DESCRIPTION OF THE TASK | Given the listing below, write out exactly the lines starting with the line that has "camera: 20 degrees right, 15 degrees down" and going on through the line that has "(316, 450) = (279, 253): yellow", both kept.

DATA |
----------------
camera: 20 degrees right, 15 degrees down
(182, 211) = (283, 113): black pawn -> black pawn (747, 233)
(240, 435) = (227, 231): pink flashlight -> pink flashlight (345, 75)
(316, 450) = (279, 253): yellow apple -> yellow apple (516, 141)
----------------
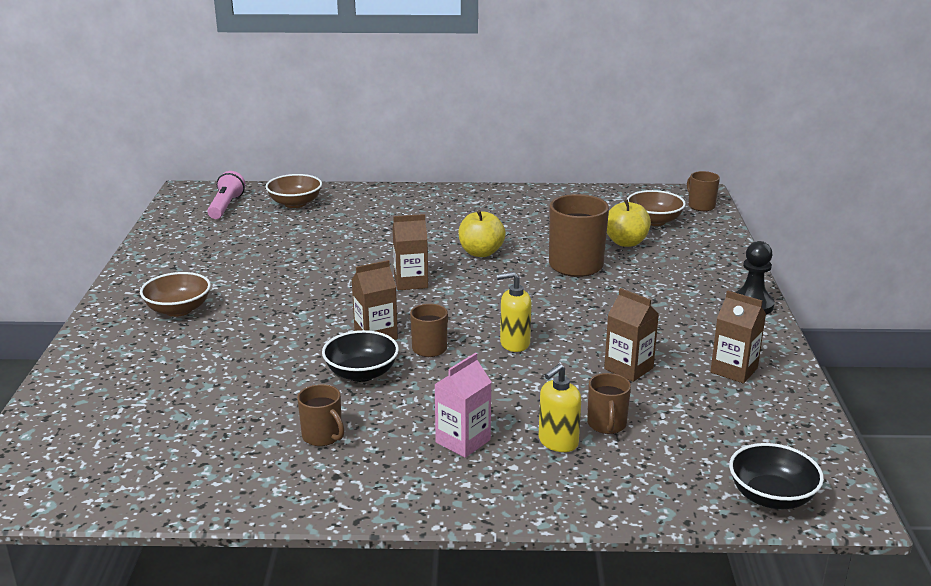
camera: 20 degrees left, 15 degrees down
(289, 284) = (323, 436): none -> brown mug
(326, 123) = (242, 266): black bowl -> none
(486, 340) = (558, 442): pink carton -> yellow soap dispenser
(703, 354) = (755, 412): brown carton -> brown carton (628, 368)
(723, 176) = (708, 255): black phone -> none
----------------
ANSWER TO THIS TASK |
camera: 20 degrees right, 15 degrees down
(182, 211) = (283, 113): black pawn -> black pawn (747, 233)
(240, 435) = (227, 231): pink flashlight -> pink flashlight (345, 75)
(316, 450) = (279, 253): yellow apple -> yellow apple (516, 141)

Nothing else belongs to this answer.